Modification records
______
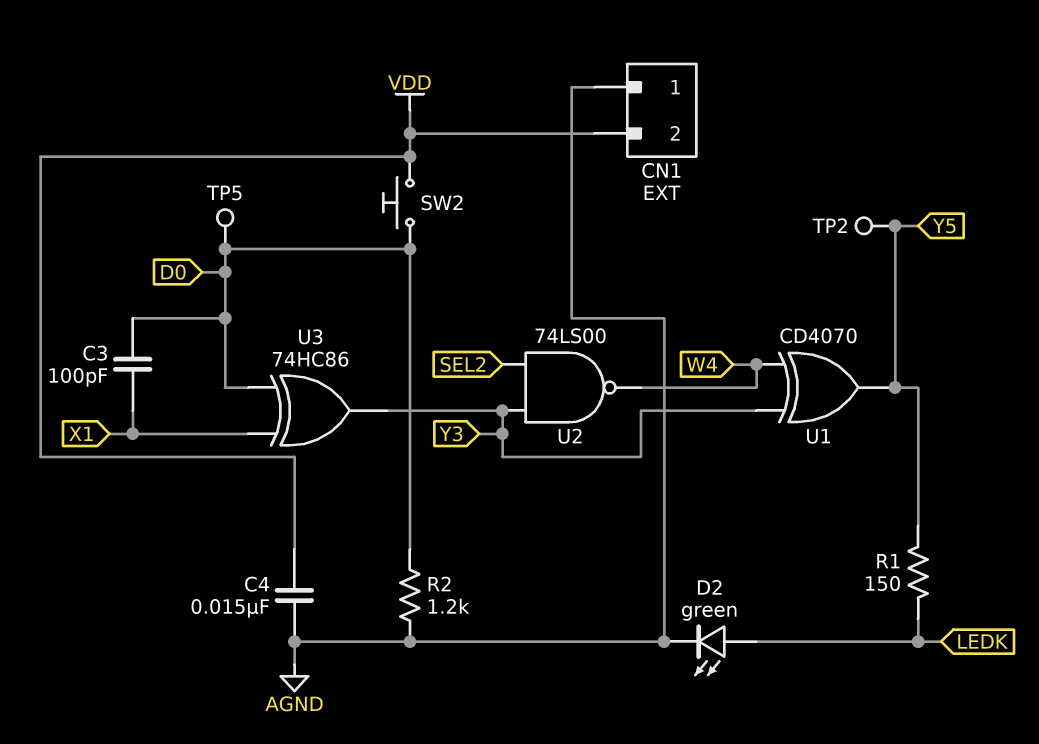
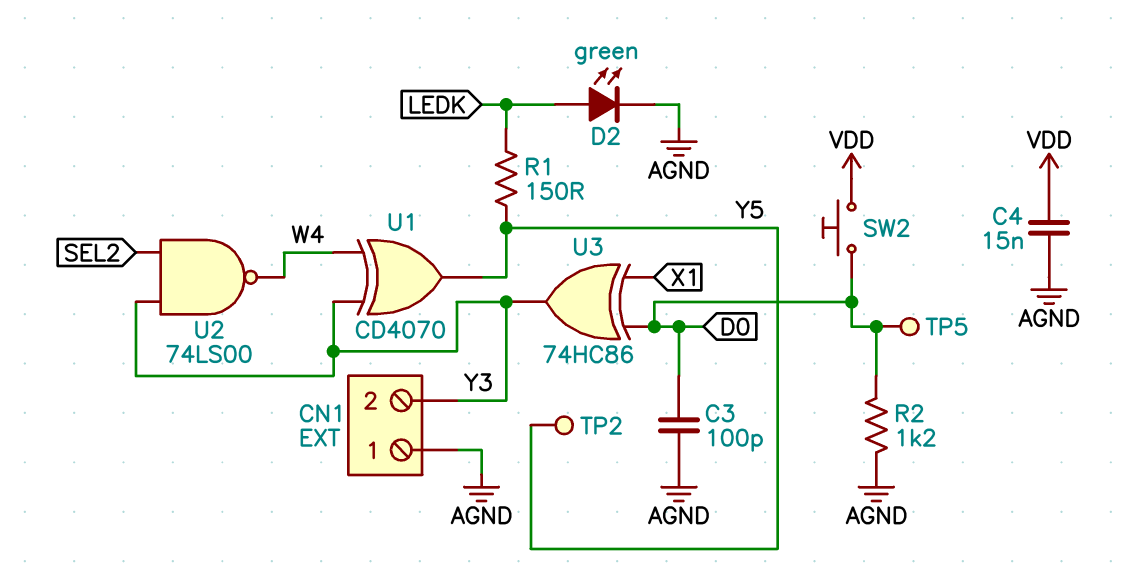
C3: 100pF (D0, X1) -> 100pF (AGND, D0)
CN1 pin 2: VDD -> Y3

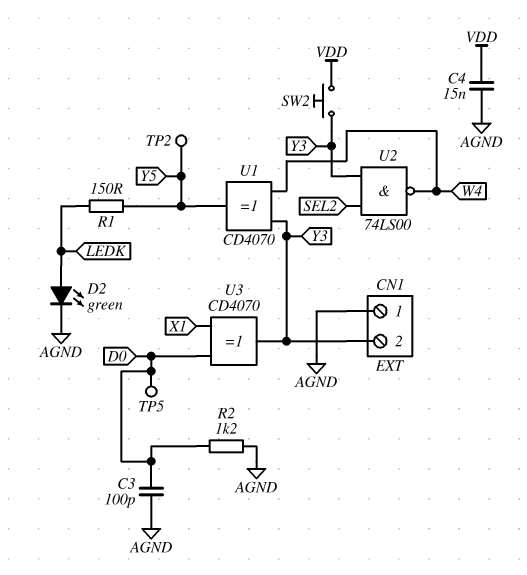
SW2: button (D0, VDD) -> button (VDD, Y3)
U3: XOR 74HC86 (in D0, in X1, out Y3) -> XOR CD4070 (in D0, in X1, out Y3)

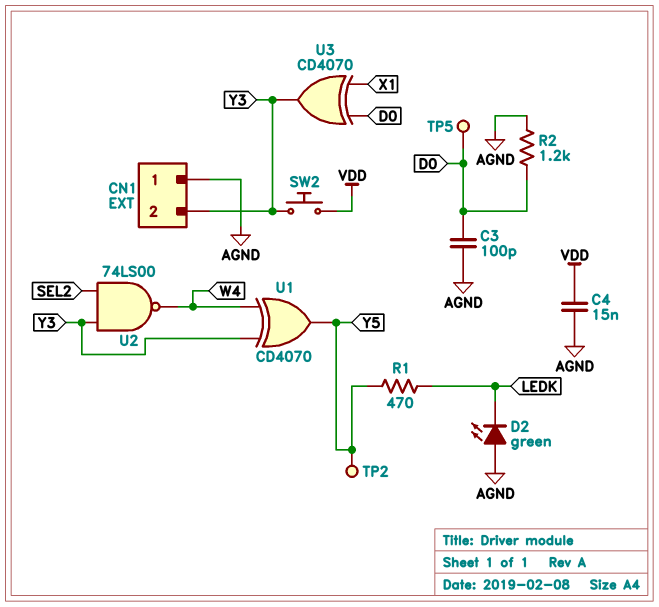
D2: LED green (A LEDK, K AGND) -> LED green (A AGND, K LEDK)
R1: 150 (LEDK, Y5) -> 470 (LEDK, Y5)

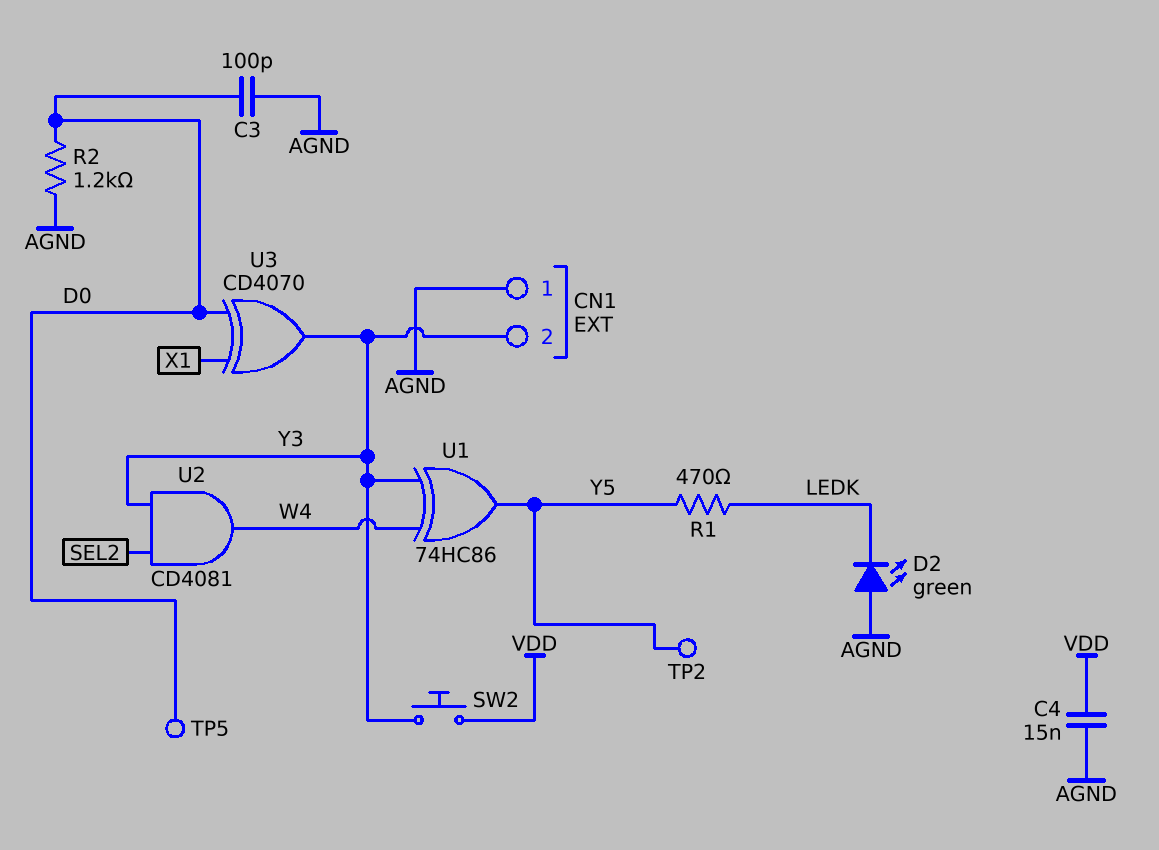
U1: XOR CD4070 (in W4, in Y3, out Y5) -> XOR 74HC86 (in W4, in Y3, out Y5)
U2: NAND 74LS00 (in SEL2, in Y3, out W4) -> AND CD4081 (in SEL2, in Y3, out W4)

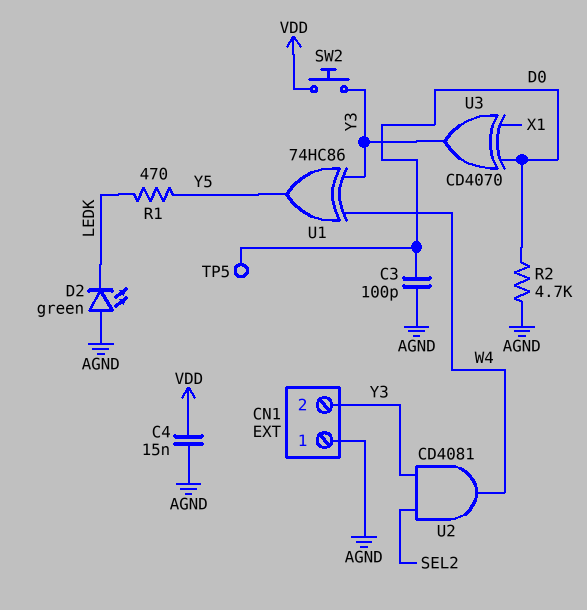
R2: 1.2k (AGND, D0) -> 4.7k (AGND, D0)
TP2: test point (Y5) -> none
______
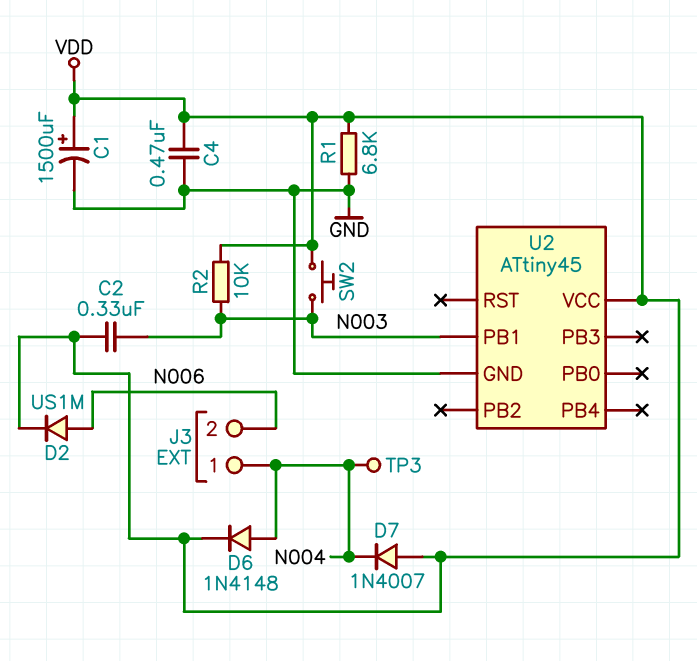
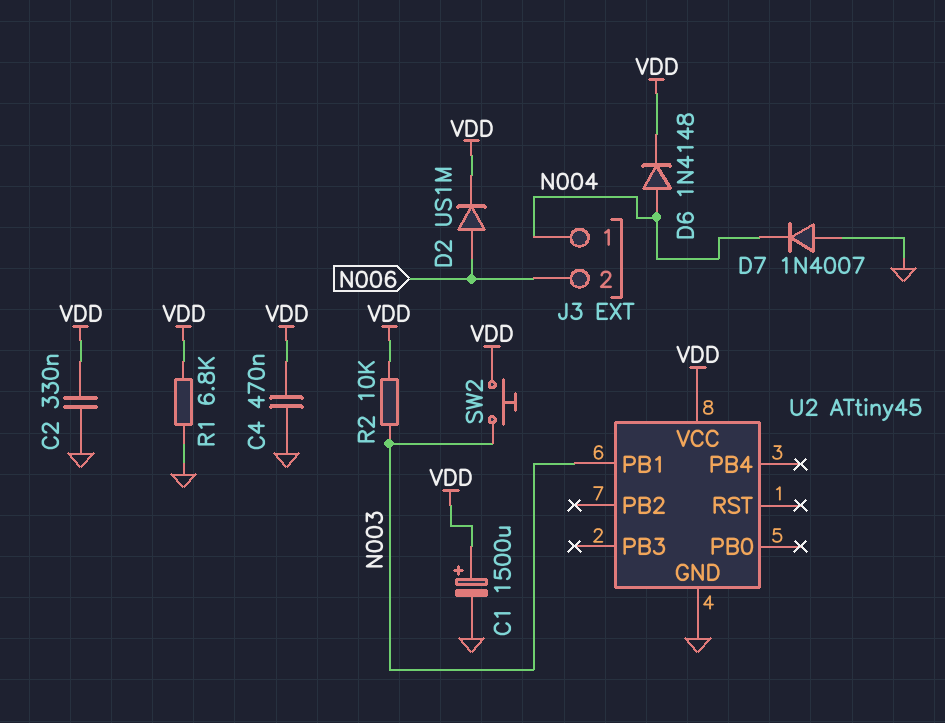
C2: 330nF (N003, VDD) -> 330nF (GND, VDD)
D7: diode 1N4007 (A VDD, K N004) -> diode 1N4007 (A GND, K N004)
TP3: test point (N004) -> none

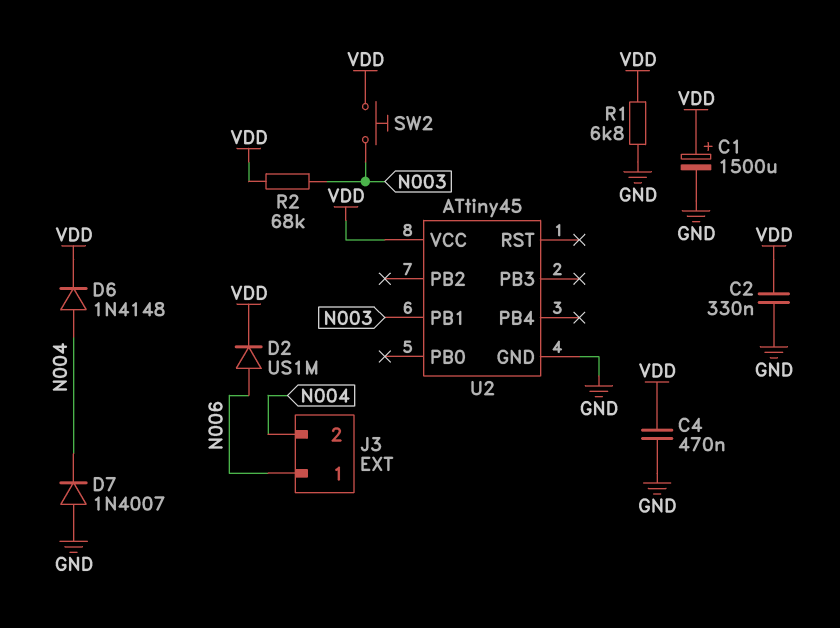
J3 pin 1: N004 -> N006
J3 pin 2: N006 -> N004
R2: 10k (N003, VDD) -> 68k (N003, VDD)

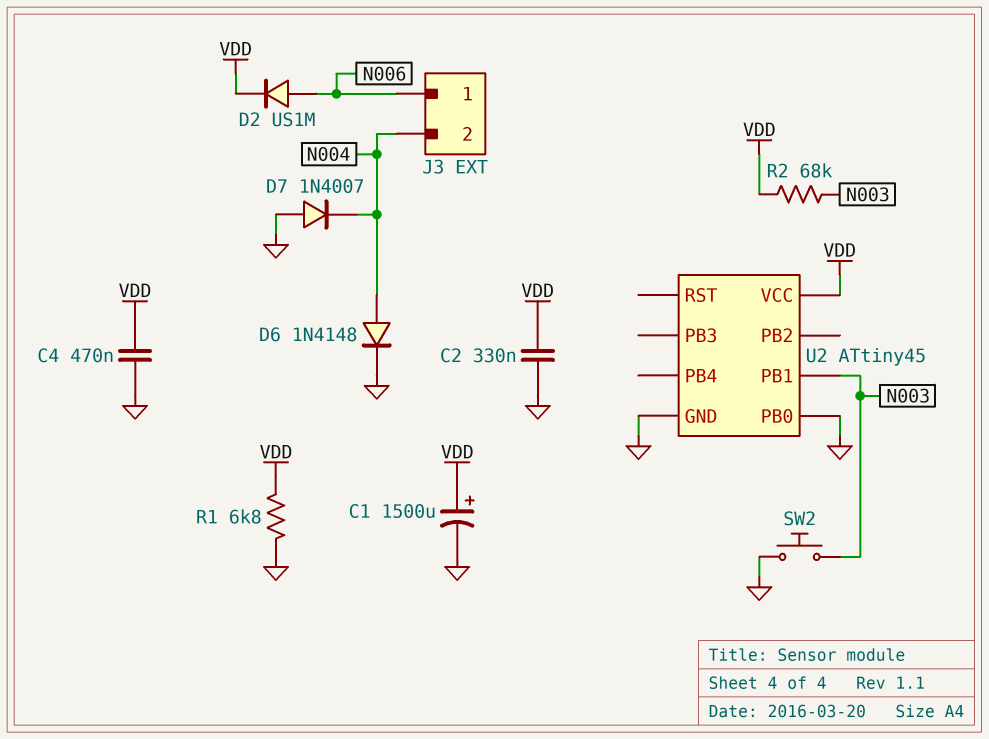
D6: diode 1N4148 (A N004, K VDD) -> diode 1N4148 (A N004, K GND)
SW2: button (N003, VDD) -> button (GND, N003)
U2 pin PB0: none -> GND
______
# [WHAT IS BEING ASKED]
Please return every line in the data that includes the string "test".

# [SOLUTION]
TP2: test point (Y5) -> none
TP3: test point (N004) -> none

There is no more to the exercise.